Task details: Could you please find each line in the records that contains the word "yellow" and copy it?

Task data:
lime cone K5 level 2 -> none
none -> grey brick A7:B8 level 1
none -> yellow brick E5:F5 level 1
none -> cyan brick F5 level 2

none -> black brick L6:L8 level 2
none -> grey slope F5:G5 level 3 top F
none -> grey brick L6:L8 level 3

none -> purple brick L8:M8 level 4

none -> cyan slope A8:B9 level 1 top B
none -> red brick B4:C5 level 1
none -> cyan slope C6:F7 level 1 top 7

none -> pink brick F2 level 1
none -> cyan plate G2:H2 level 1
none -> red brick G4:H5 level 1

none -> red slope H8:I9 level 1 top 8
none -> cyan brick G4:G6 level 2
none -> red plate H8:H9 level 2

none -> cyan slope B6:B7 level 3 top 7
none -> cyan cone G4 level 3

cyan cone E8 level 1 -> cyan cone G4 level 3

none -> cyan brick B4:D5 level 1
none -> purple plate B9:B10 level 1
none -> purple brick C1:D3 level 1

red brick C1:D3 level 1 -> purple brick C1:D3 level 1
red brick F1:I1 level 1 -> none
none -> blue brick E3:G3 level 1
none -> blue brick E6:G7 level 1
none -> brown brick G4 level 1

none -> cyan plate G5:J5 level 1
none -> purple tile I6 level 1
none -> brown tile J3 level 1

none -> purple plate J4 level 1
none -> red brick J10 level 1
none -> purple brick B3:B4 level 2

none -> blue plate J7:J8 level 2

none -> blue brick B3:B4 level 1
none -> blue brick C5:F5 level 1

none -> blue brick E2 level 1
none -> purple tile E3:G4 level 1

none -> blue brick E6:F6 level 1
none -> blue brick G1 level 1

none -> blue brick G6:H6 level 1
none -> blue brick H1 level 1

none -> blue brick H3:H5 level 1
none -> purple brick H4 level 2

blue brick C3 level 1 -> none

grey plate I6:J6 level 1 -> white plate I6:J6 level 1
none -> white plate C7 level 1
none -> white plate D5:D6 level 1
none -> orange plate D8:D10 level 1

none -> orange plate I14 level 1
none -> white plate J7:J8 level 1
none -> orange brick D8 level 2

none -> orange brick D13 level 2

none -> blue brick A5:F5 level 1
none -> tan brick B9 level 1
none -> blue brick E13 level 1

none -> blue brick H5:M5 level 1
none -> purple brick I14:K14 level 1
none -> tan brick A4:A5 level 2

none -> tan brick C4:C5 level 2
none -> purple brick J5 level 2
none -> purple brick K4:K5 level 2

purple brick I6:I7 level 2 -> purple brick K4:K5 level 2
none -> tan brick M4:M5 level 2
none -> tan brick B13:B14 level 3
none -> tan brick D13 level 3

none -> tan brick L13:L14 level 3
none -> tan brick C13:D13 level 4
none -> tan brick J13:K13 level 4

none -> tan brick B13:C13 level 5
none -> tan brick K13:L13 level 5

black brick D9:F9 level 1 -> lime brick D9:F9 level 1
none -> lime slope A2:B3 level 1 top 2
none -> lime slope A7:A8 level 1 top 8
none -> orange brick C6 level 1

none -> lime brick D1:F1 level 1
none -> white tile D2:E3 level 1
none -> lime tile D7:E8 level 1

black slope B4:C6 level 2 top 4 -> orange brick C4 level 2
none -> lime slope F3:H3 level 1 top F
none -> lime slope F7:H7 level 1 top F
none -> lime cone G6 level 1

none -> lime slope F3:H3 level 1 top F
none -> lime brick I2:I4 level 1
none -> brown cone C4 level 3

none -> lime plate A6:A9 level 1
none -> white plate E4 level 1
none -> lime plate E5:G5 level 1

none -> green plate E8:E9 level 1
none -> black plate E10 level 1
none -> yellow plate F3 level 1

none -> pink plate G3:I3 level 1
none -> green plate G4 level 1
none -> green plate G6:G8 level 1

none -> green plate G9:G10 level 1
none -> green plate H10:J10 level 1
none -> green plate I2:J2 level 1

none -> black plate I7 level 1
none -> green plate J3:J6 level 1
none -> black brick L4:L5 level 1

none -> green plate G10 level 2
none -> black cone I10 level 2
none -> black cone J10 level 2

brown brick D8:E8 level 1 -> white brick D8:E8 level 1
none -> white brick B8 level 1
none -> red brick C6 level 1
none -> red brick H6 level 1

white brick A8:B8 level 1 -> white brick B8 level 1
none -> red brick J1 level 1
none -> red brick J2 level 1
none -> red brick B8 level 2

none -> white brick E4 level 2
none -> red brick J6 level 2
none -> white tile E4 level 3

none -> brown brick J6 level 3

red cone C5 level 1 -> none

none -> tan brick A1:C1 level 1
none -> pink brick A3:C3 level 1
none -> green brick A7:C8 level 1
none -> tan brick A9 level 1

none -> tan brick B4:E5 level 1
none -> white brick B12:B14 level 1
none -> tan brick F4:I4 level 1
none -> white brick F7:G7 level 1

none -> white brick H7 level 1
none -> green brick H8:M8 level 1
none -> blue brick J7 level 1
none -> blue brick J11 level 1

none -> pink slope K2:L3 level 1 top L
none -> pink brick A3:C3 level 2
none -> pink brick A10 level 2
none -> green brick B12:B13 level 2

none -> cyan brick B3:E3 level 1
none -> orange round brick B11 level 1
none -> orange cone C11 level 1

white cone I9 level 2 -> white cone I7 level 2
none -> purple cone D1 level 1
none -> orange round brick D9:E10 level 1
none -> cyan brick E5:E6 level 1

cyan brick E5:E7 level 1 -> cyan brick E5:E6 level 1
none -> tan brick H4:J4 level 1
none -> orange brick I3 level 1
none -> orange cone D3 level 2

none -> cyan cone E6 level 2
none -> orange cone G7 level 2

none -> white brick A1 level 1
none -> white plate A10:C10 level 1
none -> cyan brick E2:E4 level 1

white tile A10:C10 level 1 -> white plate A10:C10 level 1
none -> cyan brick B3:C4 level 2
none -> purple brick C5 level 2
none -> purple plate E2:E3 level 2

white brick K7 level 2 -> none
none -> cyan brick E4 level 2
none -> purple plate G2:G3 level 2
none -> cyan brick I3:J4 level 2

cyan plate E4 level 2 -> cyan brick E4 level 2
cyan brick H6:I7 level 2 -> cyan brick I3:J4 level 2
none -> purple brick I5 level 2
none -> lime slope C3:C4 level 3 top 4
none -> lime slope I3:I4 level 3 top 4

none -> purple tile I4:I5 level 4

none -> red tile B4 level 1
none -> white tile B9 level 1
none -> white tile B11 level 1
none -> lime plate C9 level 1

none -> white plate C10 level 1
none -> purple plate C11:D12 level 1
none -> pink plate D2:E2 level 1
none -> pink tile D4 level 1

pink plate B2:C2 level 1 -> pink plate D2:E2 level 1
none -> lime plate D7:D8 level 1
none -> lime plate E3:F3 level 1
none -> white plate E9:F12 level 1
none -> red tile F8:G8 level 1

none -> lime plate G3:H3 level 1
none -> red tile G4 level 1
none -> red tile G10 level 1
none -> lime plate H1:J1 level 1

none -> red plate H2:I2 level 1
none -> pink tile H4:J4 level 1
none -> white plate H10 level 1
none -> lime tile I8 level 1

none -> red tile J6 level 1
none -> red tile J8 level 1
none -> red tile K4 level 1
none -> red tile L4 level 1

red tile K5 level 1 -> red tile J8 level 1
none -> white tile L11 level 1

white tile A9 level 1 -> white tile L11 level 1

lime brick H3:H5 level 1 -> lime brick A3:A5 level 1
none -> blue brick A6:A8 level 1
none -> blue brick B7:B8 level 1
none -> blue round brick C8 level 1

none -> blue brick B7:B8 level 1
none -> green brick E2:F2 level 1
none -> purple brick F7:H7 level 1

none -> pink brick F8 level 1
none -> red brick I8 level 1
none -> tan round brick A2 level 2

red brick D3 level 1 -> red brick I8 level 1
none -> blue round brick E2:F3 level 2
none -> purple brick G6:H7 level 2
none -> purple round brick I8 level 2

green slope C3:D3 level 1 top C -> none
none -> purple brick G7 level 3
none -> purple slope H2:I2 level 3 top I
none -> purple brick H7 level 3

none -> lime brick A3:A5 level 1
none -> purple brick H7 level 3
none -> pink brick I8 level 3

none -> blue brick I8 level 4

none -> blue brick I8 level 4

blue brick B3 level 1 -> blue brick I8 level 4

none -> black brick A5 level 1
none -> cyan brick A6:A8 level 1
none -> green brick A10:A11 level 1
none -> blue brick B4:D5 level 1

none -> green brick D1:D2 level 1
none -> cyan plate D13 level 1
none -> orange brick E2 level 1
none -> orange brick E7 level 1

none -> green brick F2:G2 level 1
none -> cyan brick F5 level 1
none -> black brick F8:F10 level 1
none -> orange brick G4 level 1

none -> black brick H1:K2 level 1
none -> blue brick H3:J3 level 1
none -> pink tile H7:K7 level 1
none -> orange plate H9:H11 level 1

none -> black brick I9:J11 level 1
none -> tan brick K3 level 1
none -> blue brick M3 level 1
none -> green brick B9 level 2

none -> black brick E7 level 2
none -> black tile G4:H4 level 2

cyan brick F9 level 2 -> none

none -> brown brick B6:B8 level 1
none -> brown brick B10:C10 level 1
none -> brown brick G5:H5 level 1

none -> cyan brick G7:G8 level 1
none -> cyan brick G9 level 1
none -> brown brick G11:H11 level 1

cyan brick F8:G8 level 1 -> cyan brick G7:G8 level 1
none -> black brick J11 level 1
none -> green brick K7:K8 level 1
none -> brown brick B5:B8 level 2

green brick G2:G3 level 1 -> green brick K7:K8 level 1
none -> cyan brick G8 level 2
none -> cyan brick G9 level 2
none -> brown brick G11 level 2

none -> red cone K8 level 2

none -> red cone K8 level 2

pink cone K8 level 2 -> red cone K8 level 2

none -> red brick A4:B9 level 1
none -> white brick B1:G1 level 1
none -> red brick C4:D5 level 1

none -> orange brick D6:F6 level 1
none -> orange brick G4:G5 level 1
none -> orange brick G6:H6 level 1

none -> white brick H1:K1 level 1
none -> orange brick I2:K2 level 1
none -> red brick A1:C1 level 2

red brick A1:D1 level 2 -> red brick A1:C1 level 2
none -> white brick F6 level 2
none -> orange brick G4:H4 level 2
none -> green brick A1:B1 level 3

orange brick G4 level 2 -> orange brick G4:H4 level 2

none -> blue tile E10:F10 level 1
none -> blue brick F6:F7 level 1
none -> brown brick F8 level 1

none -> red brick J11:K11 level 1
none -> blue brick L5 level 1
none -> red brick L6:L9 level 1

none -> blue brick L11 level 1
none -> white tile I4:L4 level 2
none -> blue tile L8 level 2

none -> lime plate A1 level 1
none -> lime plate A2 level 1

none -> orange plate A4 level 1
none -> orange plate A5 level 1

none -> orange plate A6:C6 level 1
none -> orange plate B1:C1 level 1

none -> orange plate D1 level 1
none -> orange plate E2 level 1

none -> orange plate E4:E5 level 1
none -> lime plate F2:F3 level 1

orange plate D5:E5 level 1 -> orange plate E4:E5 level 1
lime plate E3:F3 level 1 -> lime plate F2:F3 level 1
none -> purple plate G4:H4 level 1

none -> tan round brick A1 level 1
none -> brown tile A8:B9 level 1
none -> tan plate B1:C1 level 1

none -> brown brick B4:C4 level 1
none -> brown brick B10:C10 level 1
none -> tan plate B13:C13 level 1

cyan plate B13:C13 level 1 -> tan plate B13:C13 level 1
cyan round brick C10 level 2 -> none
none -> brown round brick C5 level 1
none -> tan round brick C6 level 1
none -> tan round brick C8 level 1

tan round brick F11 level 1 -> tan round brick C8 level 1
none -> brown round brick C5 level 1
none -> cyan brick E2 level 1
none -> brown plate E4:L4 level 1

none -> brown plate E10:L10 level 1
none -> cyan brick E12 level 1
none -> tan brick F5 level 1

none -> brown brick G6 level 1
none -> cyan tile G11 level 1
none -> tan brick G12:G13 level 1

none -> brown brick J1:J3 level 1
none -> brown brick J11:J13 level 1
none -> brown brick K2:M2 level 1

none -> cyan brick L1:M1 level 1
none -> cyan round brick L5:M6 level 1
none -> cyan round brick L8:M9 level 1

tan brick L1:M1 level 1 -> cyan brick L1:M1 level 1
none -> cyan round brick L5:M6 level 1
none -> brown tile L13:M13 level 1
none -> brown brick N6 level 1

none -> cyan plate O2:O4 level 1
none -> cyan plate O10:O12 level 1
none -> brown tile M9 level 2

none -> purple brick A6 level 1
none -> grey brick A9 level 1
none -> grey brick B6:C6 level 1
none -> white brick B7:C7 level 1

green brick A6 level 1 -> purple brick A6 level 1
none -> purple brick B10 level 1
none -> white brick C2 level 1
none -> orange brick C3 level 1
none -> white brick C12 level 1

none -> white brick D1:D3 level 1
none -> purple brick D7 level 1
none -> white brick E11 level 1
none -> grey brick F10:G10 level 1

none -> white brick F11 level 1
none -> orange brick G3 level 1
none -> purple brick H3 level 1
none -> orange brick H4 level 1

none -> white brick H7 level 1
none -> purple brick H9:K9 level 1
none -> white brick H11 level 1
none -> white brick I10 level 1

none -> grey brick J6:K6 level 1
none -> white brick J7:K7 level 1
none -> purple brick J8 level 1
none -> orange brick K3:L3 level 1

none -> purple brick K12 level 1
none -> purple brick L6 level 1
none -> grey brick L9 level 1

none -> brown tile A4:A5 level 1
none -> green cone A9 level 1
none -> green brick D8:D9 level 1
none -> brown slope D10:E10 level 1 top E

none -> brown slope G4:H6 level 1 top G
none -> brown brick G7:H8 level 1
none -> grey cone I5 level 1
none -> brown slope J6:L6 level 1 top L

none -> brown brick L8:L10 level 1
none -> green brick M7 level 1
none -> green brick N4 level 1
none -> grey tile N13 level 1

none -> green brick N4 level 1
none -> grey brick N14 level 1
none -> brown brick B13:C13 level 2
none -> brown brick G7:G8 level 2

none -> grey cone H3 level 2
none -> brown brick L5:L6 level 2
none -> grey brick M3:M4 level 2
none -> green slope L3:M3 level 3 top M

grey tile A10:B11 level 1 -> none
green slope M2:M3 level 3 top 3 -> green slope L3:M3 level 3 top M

Expected output:
none -> yellow brick E5:F5 level 1
none -> yellow plate F3 level 1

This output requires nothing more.